Work request:
Leave out the pictures, and quote exactly the lines running from the one with "(303, 534) = (154, 365): blue" through the last line of the entries below.

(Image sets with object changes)
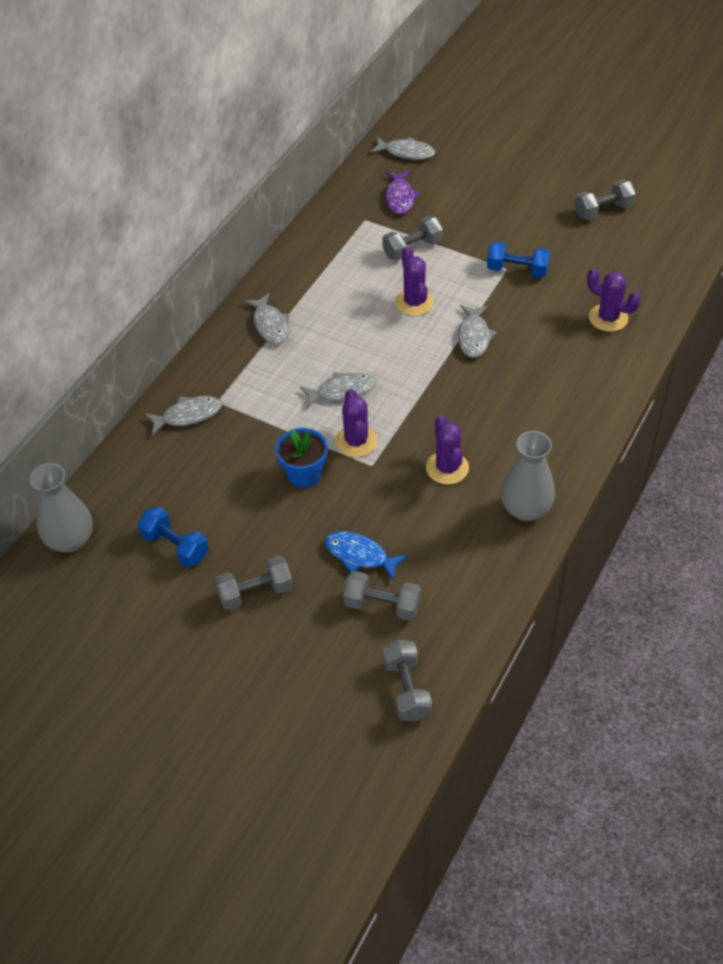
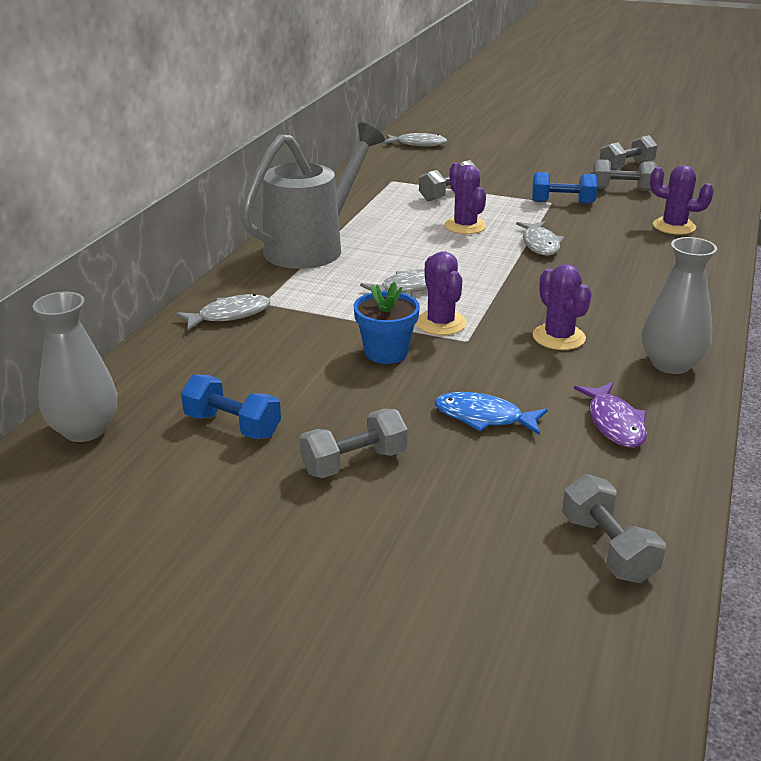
camera: 10 degrees left, 20 degrees down
(270, 325) = (312, 247): grey fish -> grey watering can
(382, 605) = (533, 462): grey dumbbell -> grey dumbbell (622, 189)
(400, 198) = (422, 167): purple fish -> purple fish (614, 423)

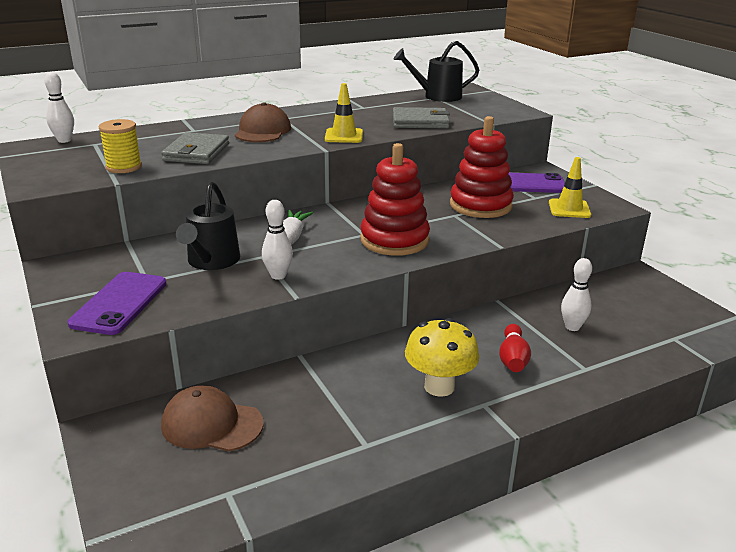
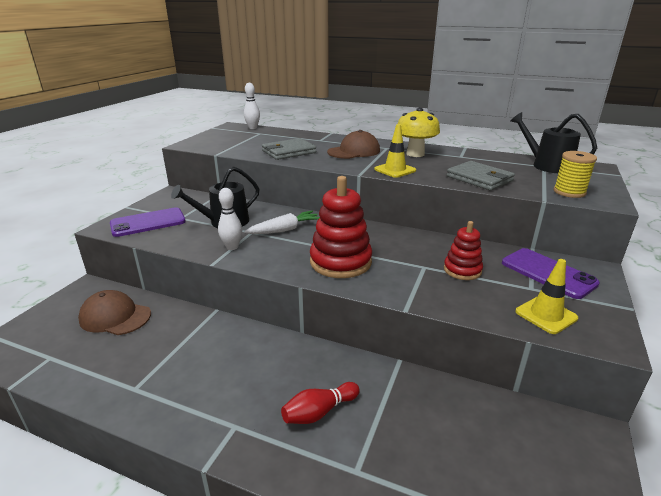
camera: 50 degrees right, 0 degrees up
(124, 167) = (239, 148): yellow spool -> yellow spool (569, 192)
(211, 424) = (115, 317): brown cap -> brown cap turned 45 degrees counterclockwise
(439, 386) = (237, 389): yellow mushroom -> yellow mushroom (415, 154)
(480, 205) = (462, 270): red stacking toy -> red stacking toy, size x0.58
(572, 327) = (418, 427): white bowling pin -> none

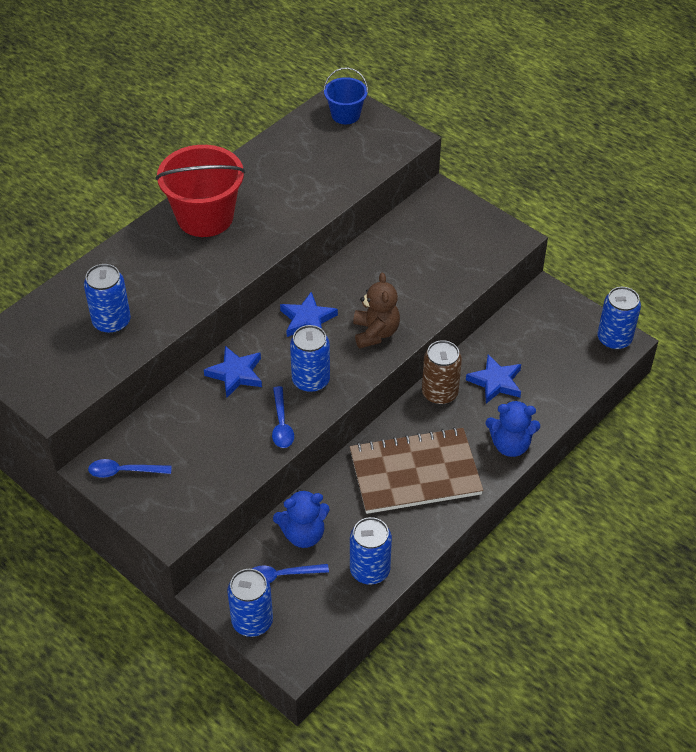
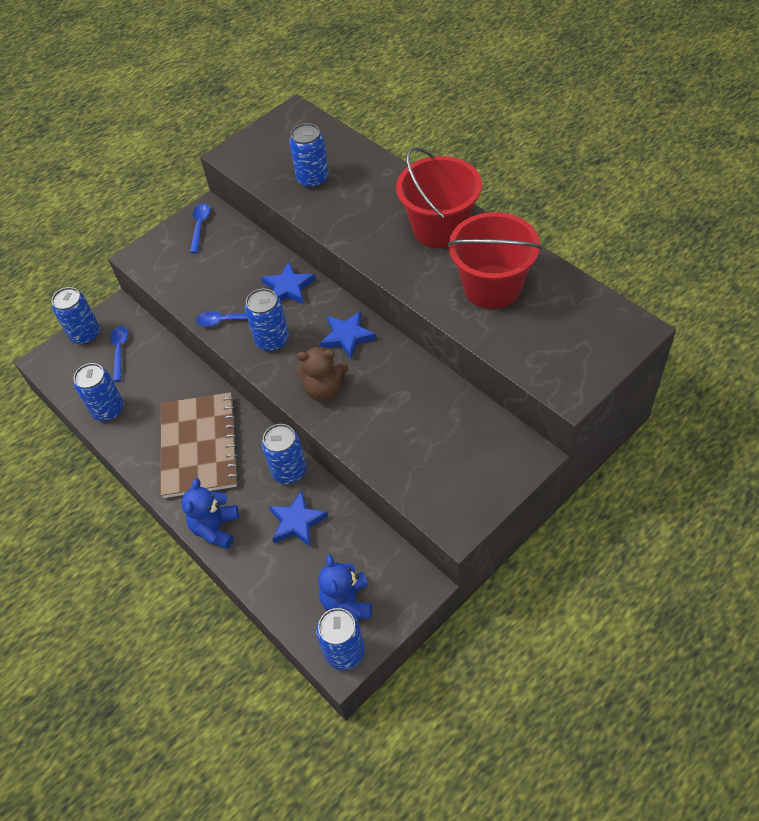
camera: 100 degrees right, 5 degrees up
(287, 181) = (492, 287): none -> red bucket
(303, 534) = (154, 365): blue teddy bear -> blue teddy bear (347, 601)
(345, 115) = (607, 334): blue bucket -> none
(439, 393) = (289, 471): brown can -> blue can

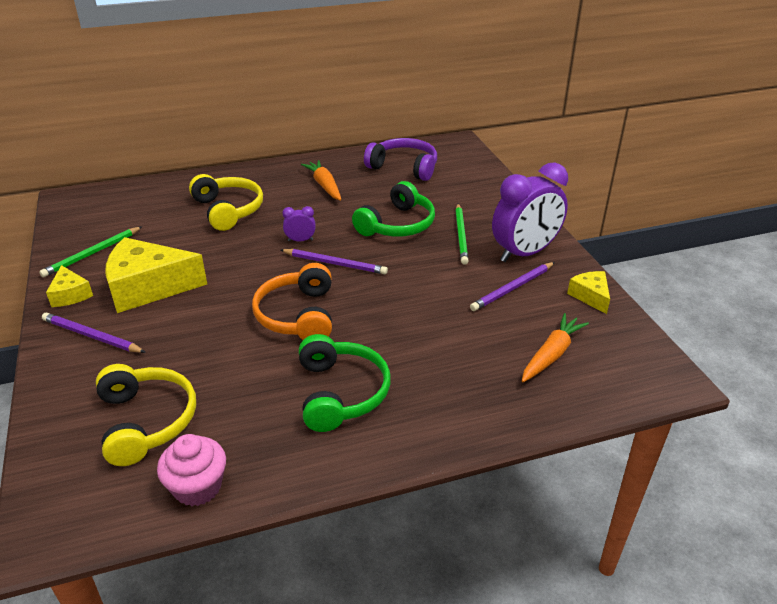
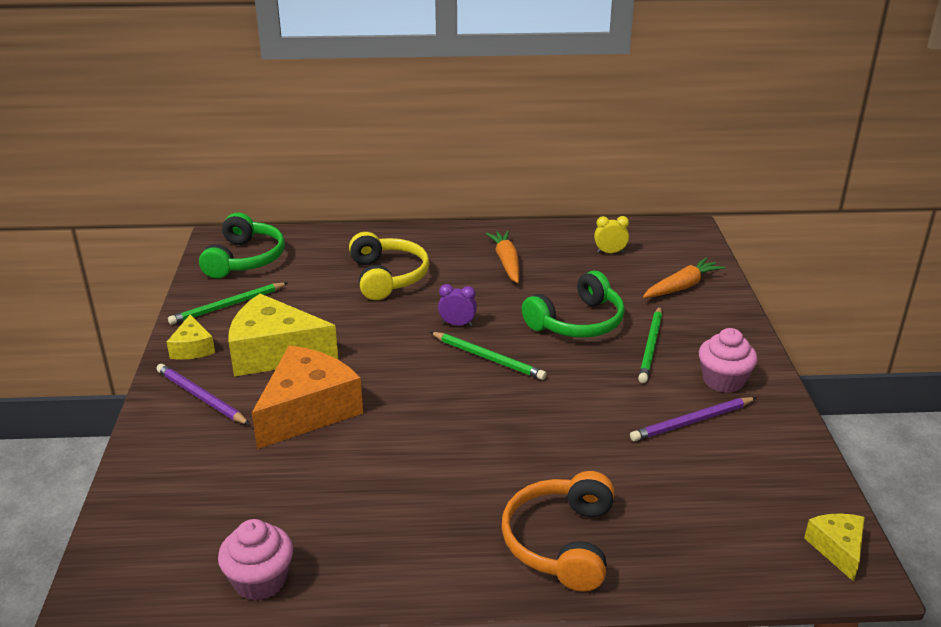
camera: 15 degrees right, 5 degrees down
(146, 421) = (229, 500): yellow headphones -> none
(194, 331) = (308, 411): none -> orange cheese
(298, 315) = (426, 411): orange headphones -> orange headphones (561, 542)
(335, 263) = (488, 358): purple pencil -> green pencil
(341, 393) = (445, 509): green headphones -> green headphones (245, 259)
(404, 167) = (610, 252): purple headphones -> yellow clock
(524, 253) = (723, 380): purple clock -> pink cupcake
(551, 354) = (711, 510): orange carrot -> orange carrot (682, 287)
(590, 296) = (788, 448): yellow cheese -> yellow cheese (837, 549)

Result for this task:
(303, 534) = (154, 365): blue teddy bear -> blue teddy bear (347, 601)
(345, 115) = (607, 334): blue bucket -> none
(439, 393) = (289, 471): brown can -> blue can

camera: 15 degrees right, 5 degrees down
(146, 421) = (229, 500): yellow headphones -> none
(194, 331) = (308, 411): none -> orange cheese
(298, 315) = (426, 411): orange headphones -> orange headphones (561, 542)
(335, 263) = (488, 358): purple pencil -> green pencil
(341, 393) = (445, 509): green headphones -> green headphones (245, 259)
(404, 167) = (610, 252): purple headphones -> yellow clock
(524, 253) = (723, 380): purple clock -> pink cupcake
(551, 354) = (711, 510): orange carrot -> orange carrot (682, 287)
(590, 296) = (788, 448): yellow cheese -> yellow cheese (837, 549)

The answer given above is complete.